### Goal of the exercise
Report how many lines in the data below hold "orange", with no other words.

### The records
[Start of Attachment]
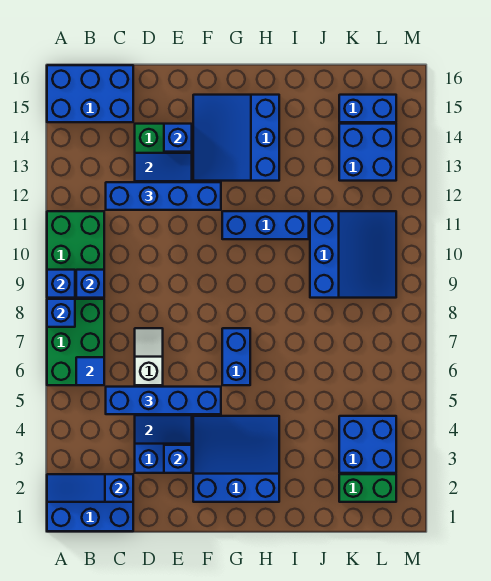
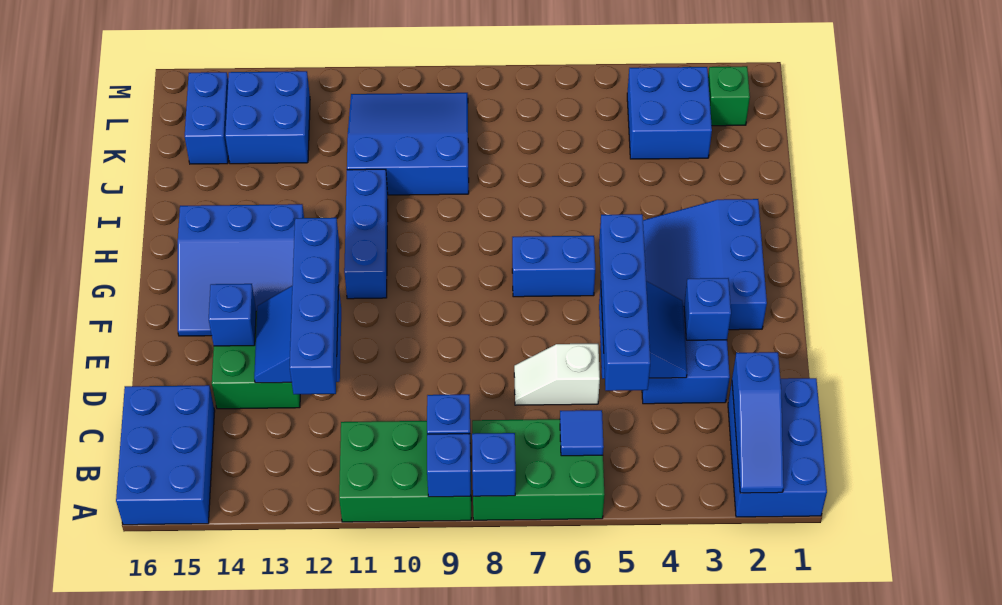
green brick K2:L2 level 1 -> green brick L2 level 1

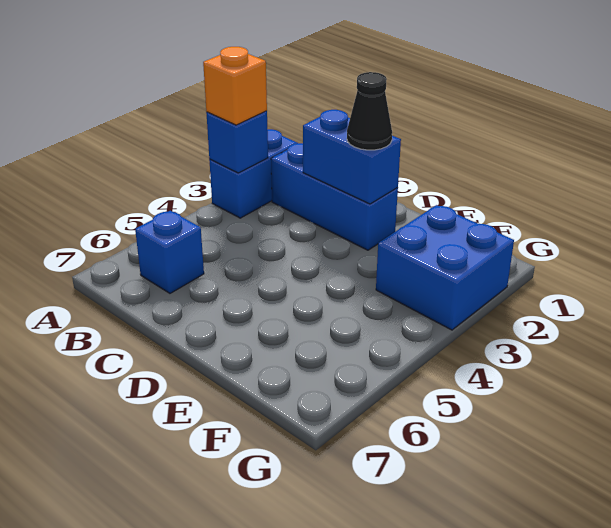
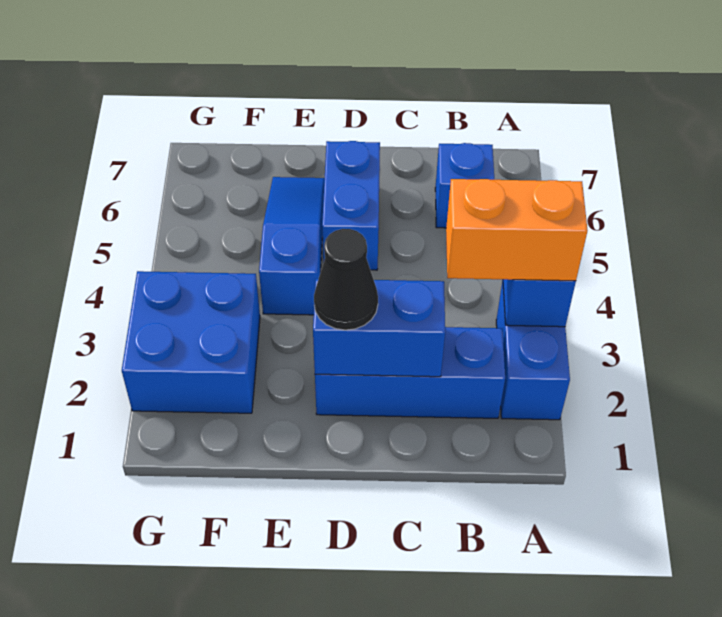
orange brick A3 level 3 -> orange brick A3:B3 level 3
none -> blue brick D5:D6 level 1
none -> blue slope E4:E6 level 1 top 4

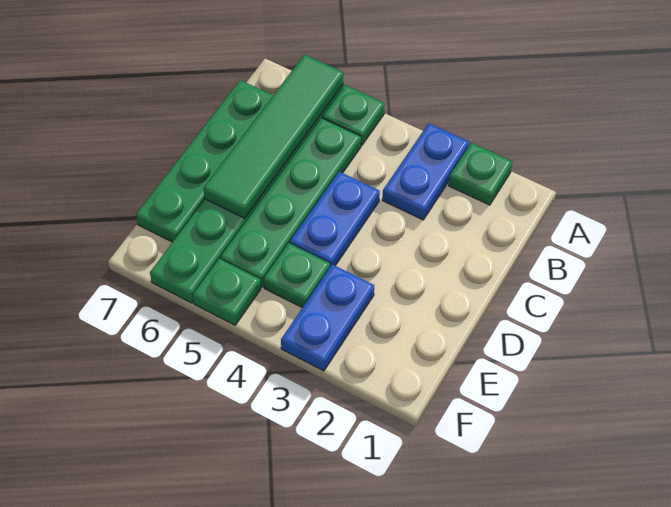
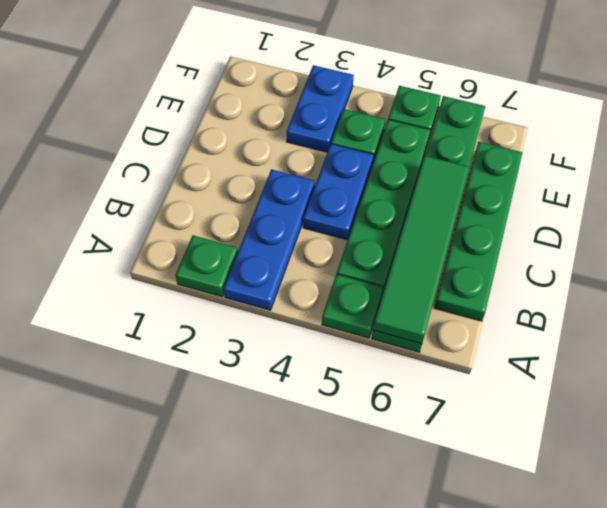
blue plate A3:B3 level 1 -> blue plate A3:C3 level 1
[End of Attachment]
[Start of Attachment]
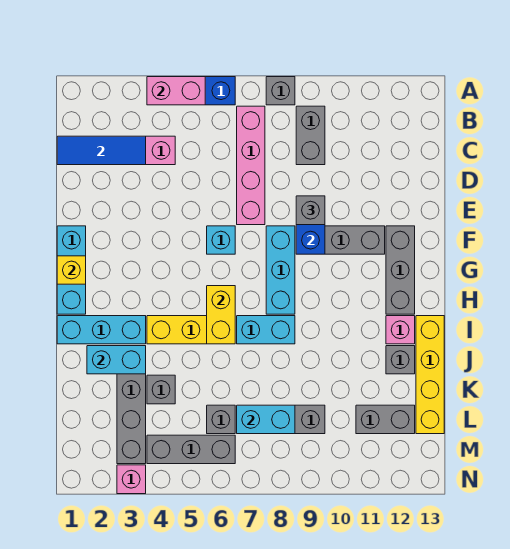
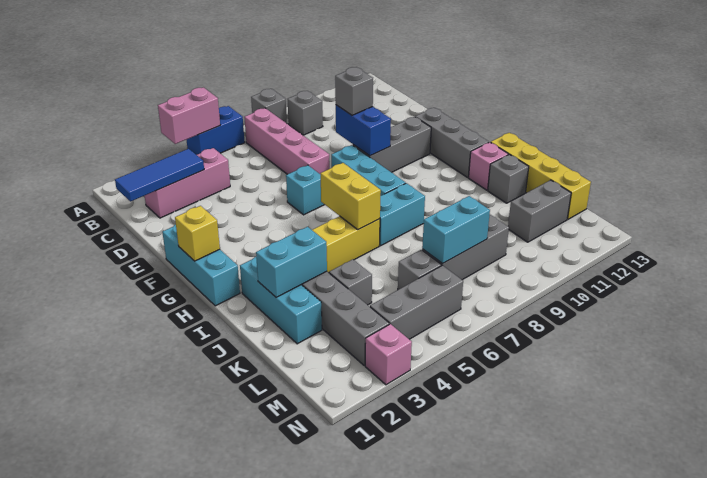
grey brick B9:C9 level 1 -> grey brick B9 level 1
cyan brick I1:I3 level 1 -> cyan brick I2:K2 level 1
[End of Attachment]
[Start of Attachment]
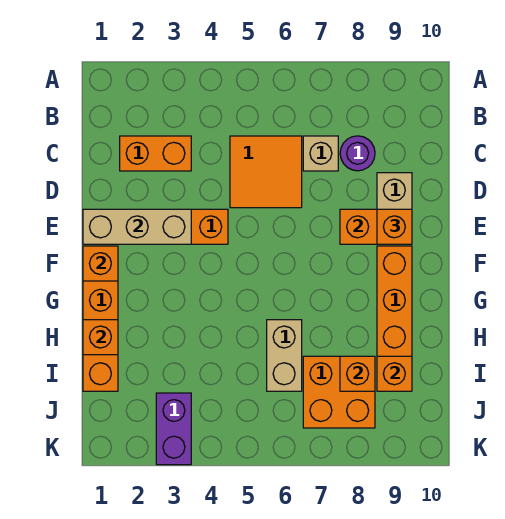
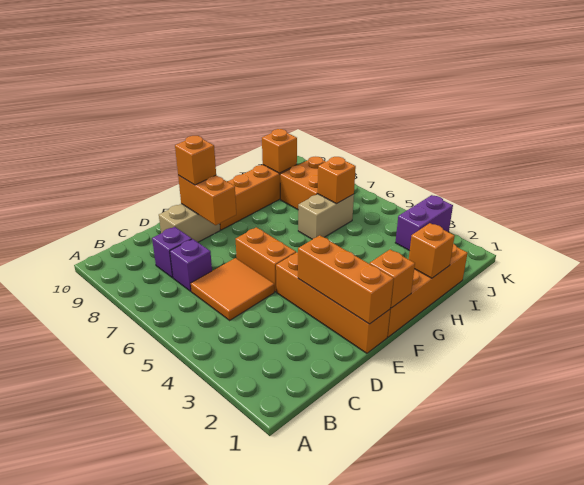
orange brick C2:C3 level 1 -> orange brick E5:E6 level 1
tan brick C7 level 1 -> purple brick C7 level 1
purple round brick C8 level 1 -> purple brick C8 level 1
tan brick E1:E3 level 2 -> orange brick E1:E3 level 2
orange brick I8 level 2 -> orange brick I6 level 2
[End of Attachment]
### Solved problem
4